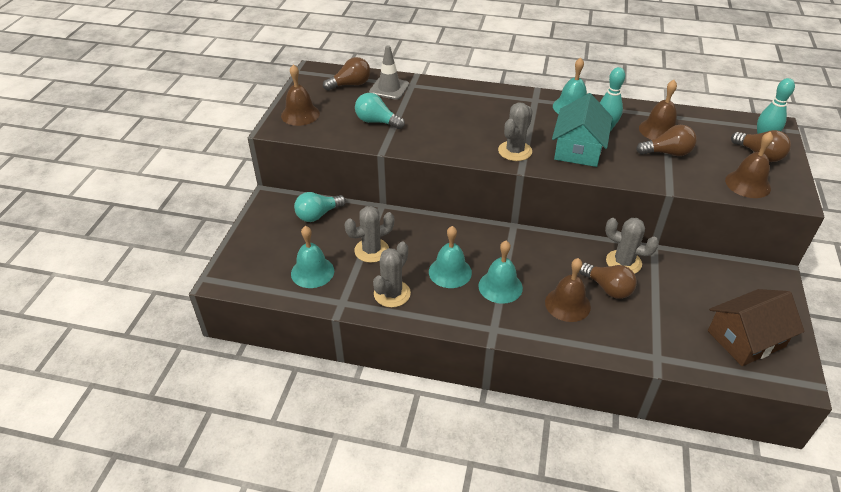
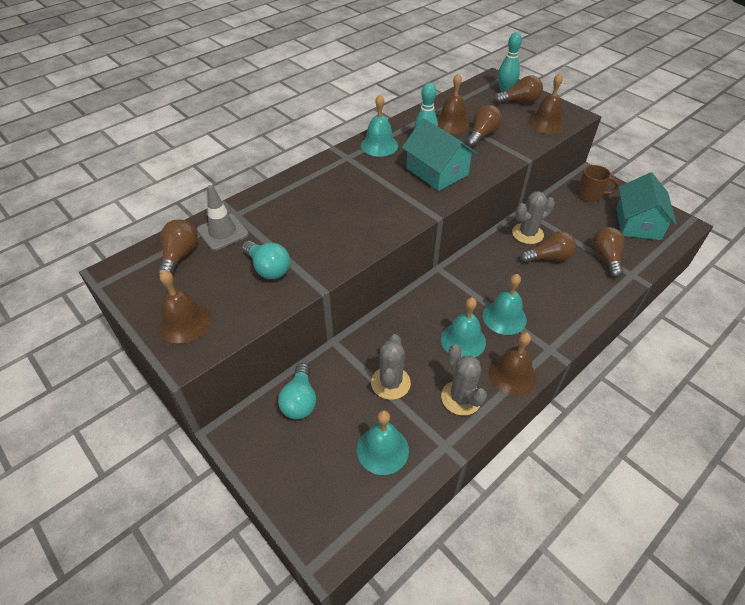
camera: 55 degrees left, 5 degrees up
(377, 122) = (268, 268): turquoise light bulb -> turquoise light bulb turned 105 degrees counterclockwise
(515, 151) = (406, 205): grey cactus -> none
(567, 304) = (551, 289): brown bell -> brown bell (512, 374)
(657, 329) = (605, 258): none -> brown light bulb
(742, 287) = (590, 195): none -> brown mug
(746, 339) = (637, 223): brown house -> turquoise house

================

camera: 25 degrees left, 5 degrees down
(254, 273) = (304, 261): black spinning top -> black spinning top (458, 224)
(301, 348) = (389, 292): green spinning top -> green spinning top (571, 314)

================

> PROMPT
Output, from the data above, the lines from the line with "(742, 287) = (590, 195): none -> brown mug" to the line with "(746, 339) = (637, 223): brown" exactly as they stand, both ends included and nothing else.

> OUTPUT FOR THIS EXERCISE
(742, 287) = (590, 195): none -> brown mug
(746, 339) = (637, 223): brown house -> turquoise house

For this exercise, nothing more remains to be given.